TASK REQUIREMENTS -> In the listing below, locate the lines that hold "brick" and copy them.

DATA FOR ANALYSIS ->
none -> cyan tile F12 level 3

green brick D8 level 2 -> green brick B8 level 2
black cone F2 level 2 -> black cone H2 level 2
--
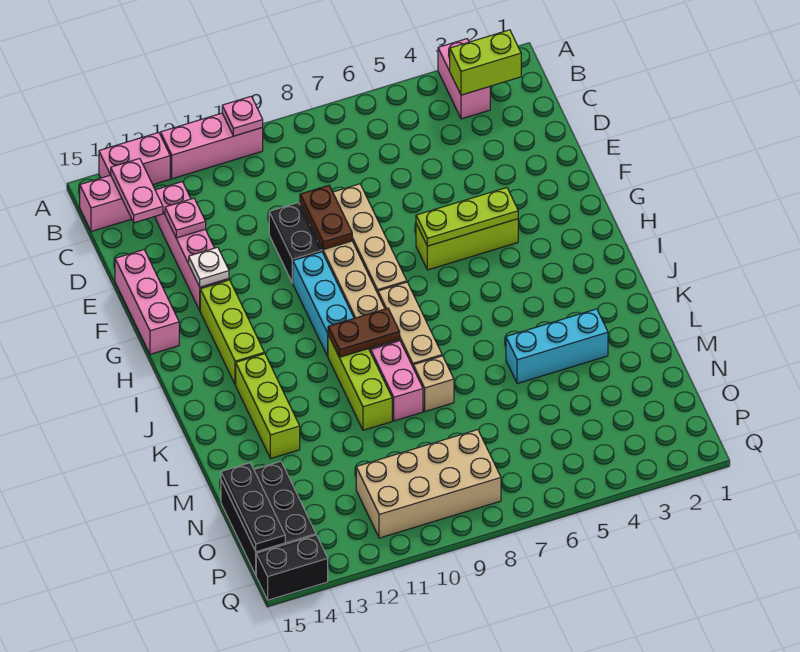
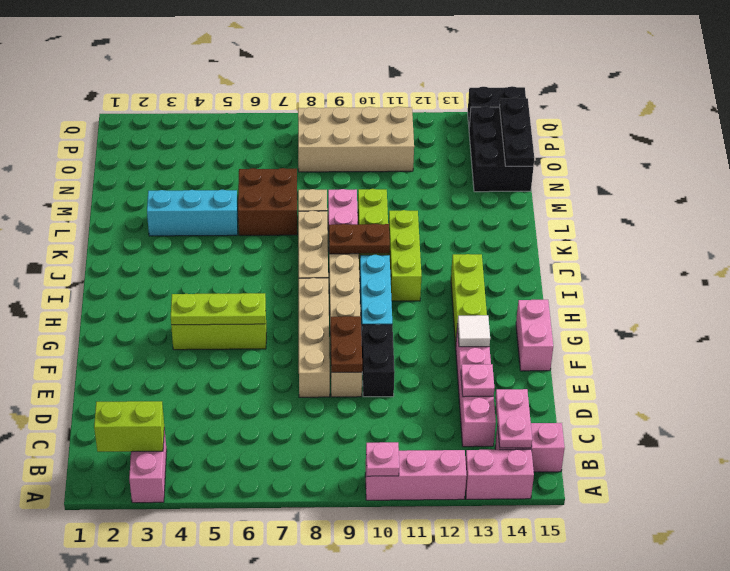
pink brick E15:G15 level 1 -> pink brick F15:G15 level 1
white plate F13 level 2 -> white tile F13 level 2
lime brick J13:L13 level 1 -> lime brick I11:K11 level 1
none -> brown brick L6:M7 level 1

FINAL ANSWER ->
green brick D8 level 2 -> green brick B8 level 2
pink brick E15:G15 level 1 -> pink brick F15:G15 level 1
lime brick J13:L13 level 1 -> lime brick I11:K11 level 1
none -> brown brick L6:M7 level 1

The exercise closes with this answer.